◆ What you have to do
The required response is the number of lines in the entries that include the word "HEAT", with nothing added.

◆ Supplied records
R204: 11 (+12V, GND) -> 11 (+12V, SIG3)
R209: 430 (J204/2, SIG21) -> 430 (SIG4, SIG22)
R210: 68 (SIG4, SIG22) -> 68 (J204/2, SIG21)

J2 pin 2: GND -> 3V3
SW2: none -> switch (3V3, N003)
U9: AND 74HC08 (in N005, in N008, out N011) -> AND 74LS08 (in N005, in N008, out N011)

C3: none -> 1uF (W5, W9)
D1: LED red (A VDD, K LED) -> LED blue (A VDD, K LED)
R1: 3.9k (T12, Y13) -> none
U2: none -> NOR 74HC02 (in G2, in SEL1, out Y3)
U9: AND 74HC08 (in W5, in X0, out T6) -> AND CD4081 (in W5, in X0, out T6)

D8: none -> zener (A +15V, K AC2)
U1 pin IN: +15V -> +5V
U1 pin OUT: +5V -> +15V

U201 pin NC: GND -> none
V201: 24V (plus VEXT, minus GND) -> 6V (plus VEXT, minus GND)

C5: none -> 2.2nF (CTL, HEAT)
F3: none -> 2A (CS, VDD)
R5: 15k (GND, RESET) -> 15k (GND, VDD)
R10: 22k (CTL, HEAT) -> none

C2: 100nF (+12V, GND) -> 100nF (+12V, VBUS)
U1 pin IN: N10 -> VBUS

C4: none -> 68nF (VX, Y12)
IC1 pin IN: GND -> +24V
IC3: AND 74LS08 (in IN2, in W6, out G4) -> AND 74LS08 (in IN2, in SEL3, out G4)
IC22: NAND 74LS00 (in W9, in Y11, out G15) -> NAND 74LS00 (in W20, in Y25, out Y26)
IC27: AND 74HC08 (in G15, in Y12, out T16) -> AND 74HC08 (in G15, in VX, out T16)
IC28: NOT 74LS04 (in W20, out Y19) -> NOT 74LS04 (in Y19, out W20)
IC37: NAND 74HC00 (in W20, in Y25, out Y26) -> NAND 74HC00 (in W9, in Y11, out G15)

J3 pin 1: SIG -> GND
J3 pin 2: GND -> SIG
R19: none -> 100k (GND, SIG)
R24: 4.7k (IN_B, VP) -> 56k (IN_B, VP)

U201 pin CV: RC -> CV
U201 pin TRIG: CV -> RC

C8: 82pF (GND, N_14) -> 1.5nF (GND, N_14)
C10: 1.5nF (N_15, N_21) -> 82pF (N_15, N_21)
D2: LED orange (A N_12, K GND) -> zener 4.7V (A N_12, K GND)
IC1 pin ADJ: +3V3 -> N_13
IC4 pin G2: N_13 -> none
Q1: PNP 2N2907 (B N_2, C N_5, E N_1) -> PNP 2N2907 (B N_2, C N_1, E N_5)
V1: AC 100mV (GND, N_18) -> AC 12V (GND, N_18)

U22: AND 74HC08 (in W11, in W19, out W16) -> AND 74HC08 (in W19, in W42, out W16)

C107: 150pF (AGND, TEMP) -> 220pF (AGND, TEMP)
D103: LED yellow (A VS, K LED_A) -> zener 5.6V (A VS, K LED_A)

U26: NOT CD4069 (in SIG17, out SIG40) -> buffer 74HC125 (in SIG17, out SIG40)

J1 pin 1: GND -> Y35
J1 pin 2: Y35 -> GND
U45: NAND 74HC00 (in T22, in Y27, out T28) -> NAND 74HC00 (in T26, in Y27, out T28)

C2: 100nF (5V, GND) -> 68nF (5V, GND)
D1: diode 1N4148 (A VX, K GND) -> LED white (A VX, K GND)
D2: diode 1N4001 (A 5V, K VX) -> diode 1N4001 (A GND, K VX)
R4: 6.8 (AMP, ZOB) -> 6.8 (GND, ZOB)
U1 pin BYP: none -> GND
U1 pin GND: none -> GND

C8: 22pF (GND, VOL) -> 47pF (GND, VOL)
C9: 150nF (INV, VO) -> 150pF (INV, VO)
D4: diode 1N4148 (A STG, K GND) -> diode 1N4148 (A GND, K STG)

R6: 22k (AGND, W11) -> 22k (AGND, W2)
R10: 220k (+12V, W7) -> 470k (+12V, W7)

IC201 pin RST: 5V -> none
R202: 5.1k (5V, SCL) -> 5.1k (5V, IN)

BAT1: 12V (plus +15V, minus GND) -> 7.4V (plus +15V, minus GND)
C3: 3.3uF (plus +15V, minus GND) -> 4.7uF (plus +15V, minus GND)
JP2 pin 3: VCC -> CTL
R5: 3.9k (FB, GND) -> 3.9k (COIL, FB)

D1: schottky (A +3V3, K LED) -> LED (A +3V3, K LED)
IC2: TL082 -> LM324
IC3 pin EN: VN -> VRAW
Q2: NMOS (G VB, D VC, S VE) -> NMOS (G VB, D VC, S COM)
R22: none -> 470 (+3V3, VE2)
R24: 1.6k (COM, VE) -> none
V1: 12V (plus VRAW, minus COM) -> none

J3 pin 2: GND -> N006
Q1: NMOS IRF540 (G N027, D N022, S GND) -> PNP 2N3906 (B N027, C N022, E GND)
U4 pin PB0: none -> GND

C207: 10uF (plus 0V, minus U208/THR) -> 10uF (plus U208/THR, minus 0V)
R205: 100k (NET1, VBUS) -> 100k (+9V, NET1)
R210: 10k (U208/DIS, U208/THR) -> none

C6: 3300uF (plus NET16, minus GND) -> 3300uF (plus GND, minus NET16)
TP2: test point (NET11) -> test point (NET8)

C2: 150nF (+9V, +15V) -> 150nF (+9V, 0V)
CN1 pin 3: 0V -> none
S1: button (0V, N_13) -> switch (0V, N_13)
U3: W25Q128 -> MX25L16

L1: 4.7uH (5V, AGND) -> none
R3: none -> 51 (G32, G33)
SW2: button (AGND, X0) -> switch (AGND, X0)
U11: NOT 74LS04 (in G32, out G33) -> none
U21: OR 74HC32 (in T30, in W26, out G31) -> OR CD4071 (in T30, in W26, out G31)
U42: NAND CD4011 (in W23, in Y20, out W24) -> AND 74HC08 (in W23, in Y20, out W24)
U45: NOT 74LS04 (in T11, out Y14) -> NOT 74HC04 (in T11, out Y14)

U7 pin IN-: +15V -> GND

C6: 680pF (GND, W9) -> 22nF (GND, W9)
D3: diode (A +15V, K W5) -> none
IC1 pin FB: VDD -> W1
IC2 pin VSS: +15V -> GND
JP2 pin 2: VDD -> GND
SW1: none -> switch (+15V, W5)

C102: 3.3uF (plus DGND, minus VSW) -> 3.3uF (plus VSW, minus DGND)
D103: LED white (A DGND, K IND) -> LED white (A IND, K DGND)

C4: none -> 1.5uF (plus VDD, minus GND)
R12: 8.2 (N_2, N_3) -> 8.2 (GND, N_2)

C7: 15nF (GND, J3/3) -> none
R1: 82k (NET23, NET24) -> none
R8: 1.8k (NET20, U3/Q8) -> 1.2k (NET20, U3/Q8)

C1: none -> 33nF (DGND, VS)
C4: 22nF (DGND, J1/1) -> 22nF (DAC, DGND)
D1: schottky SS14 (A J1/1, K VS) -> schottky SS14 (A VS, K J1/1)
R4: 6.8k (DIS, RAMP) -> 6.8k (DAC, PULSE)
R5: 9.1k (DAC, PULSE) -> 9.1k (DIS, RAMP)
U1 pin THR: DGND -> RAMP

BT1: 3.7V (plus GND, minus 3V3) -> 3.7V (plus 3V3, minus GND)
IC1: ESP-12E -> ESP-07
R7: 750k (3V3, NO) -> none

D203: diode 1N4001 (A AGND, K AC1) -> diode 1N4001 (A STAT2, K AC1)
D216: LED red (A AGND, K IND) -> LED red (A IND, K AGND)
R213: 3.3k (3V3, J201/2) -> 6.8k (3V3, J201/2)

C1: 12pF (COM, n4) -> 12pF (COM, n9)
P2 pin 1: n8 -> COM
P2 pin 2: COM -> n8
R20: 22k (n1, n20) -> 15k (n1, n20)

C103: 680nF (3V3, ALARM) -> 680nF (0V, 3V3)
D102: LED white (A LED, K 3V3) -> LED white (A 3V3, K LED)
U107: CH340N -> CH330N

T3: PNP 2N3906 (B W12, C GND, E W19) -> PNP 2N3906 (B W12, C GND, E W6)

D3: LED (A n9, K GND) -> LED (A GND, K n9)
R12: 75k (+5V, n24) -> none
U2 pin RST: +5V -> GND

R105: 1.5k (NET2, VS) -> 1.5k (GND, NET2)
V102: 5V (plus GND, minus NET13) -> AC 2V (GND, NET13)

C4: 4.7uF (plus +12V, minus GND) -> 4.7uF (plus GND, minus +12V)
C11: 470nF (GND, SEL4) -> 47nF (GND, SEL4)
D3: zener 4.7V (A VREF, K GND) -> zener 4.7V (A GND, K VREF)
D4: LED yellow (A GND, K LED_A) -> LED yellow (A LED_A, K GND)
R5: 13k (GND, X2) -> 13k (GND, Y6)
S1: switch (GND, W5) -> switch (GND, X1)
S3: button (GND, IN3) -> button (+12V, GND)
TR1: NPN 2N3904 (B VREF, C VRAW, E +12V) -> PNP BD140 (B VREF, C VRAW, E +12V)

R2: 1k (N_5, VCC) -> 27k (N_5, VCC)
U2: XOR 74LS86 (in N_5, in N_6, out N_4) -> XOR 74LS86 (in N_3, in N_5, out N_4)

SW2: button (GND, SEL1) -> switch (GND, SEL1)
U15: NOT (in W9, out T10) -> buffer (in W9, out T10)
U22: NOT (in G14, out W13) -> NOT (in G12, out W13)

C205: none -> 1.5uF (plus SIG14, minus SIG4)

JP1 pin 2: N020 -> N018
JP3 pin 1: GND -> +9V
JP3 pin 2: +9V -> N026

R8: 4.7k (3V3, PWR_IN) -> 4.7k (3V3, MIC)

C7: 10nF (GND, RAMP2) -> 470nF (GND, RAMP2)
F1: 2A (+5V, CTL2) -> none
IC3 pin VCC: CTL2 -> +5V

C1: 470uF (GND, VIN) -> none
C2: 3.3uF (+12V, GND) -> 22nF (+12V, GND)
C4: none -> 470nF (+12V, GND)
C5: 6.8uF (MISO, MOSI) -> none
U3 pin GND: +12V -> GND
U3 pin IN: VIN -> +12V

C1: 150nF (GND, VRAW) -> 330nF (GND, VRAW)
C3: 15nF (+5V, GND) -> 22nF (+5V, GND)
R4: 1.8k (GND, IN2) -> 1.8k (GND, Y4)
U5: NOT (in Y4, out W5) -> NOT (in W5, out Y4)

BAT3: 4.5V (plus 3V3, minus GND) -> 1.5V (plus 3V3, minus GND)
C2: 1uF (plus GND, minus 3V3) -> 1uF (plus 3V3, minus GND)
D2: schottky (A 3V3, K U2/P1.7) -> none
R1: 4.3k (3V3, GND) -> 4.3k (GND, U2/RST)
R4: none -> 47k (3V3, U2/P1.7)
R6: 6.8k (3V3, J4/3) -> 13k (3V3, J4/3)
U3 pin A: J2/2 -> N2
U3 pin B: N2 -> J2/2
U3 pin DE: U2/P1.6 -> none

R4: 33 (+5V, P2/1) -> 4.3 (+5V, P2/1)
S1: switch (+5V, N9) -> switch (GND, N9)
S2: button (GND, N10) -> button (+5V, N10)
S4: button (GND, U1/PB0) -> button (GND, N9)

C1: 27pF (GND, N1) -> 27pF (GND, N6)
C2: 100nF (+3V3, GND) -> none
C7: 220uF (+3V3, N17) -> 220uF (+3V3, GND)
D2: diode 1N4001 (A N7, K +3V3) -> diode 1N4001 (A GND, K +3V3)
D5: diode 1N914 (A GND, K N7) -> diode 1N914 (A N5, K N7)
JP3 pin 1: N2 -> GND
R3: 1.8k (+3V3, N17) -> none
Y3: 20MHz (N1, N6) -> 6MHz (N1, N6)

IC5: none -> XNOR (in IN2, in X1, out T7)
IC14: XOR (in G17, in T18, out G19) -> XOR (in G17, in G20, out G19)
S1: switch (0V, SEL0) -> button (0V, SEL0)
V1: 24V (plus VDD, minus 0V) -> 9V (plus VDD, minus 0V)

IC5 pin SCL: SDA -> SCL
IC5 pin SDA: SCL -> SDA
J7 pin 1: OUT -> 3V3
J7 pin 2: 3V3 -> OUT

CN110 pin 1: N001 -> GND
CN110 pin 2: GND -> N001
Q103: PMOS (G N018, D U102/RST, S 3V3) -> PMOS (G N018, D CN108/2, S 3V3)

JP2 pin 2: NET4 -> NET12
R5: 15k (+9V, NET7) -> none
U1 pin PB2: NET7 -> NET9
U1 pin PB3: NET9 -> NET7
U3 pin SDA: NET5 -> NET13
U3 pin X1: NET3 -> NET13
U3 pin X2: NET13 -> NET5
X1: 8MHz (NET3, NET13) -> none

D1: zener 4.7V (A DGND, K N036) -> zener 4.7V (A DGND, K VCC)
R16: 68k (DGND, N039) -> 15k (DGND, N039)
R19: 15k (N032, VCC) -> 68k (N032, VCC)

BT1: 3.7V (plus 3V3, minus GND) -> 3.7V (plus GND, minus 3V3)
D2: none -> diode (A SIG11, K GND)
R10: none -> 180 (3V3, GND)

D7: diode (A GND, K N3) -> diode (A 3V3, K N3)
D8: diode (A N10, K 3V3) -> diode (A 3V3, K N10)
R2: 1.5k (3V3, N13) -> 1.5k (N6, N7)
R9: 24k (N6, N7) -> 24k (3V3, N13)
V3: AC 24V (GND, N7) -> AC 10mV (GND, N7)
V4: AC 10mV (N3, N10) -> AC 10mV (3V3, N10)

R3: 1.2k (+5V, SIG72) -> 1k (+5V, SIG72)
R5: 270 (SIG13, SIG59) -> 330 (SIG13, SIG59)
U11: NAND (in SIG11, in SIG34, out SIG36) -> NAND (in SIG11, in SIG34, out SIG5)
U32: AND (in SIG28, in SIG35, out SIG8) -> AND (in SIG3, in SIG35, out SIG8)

◆ Exercise solution
2